INPUT DATA:
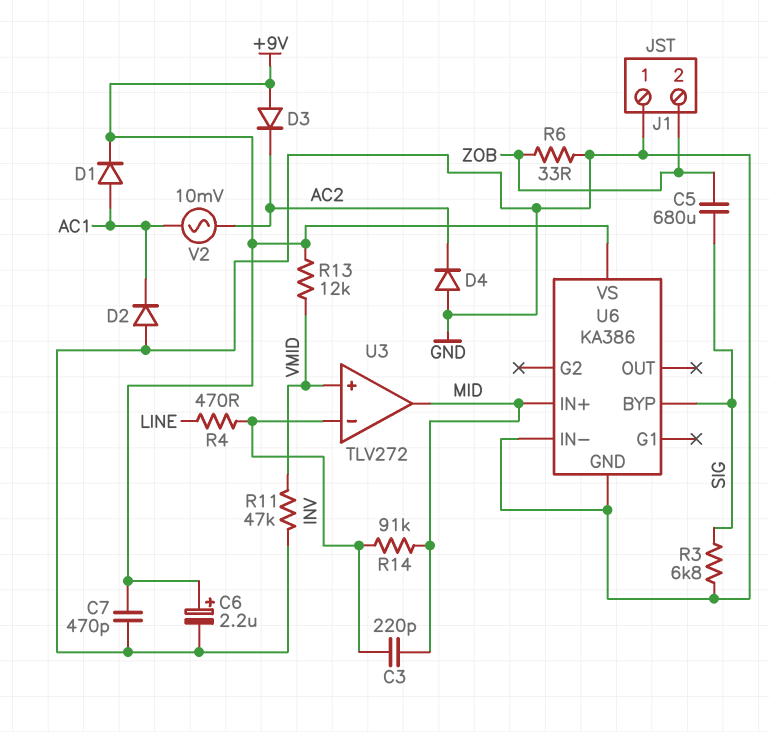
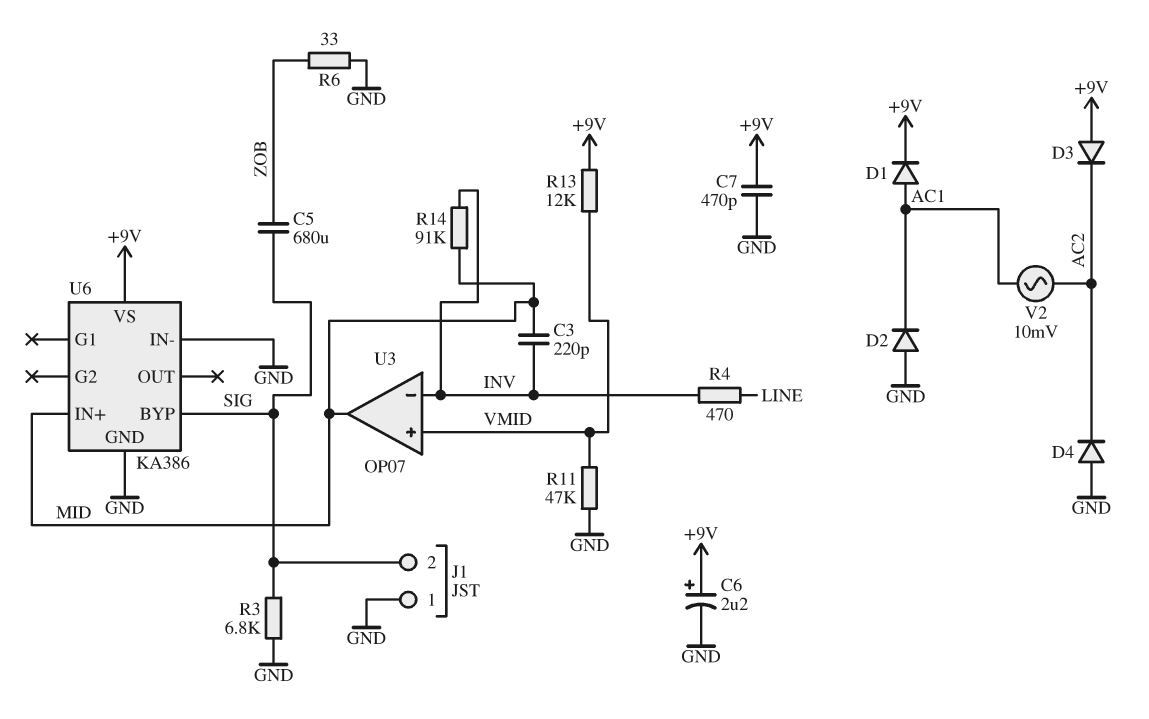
J1 pin 2: ZOB -> SIG
U3: TLV272 -> OP07

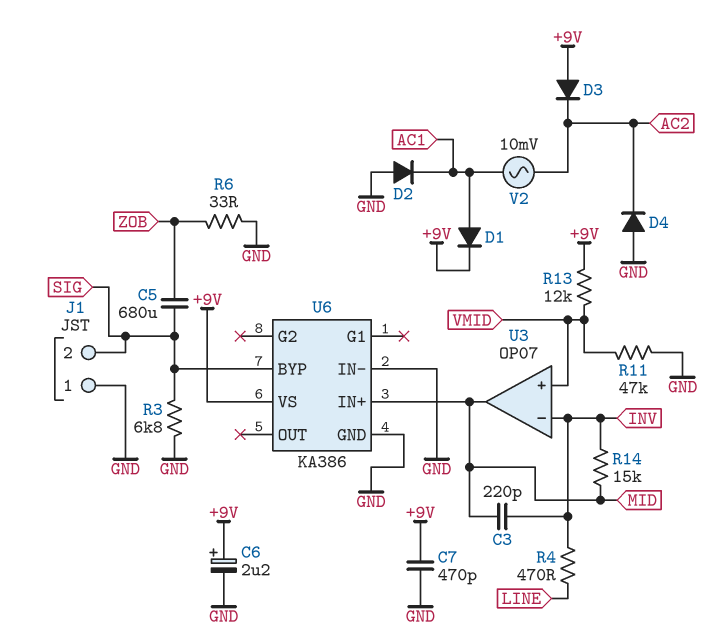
R14: 91k (INV, MID) -> 15k (INV, MID)

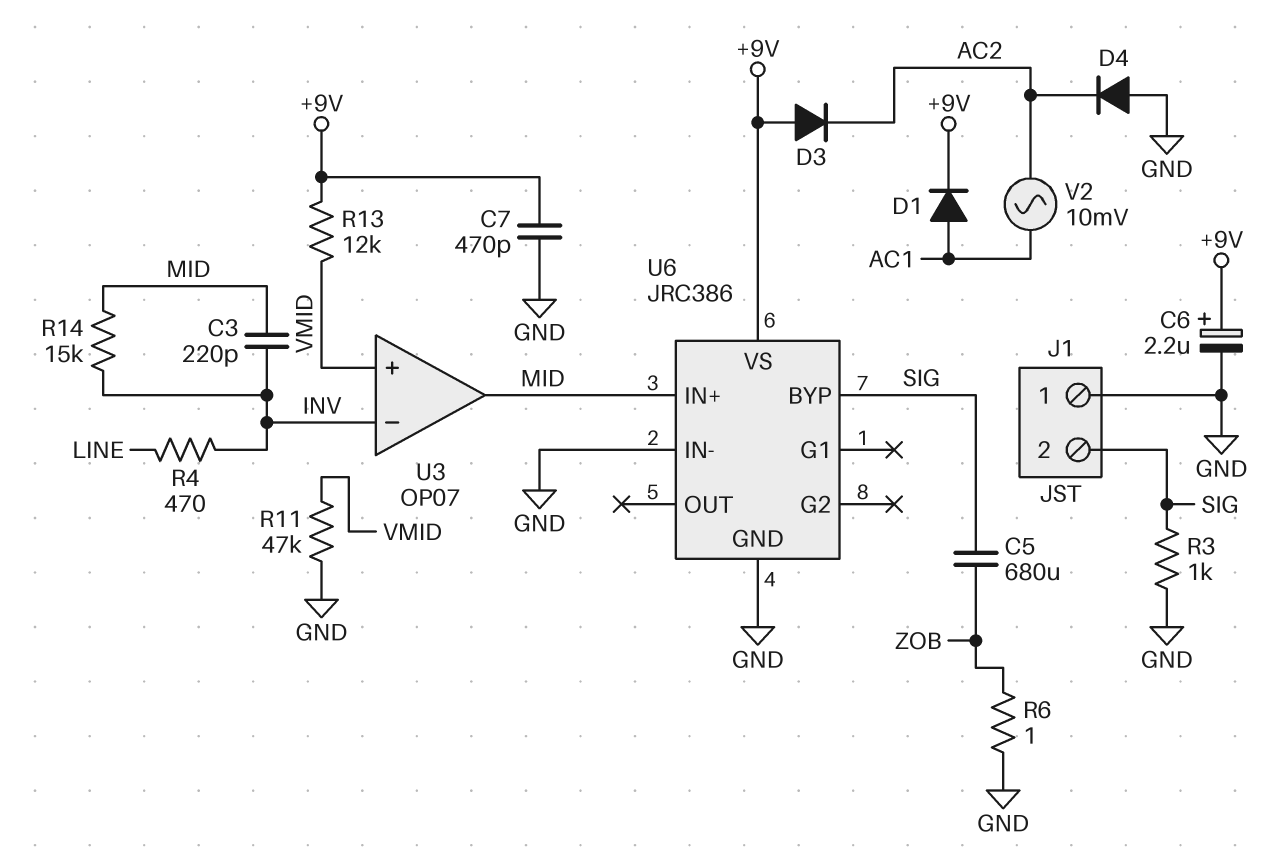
D2: diode (A GND, K AC1) -> none
R3: 6.8k (GND, SIG) -> 1k (GND, SIG)
R6: 33 (GND, ZOB) -> 1 (GND, ZOB)
U6: KA386 -> JRC386

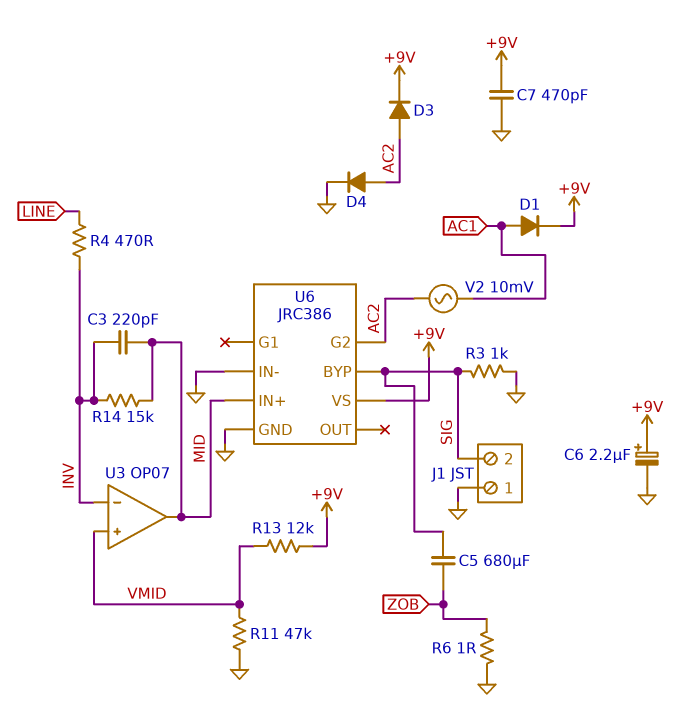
D3: diode (A +9V, K AC2) -> diode (A AC2, K +9V)
D4: diode (A GND, K AC2) -> diode (A AC2, K GND)
U6 pin G2: none -> AC2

REQUIRED WORK:
Nothing but the lines from the one with "D4: diode (A" through the end of the data above should be repeated, each exactly as it stands.

RESPONSE FOR THIS EXERCISE:
D4: diode (A GND, K AC2) -> diode (A AC2, K GND)
U6 pin G2: none -> AC2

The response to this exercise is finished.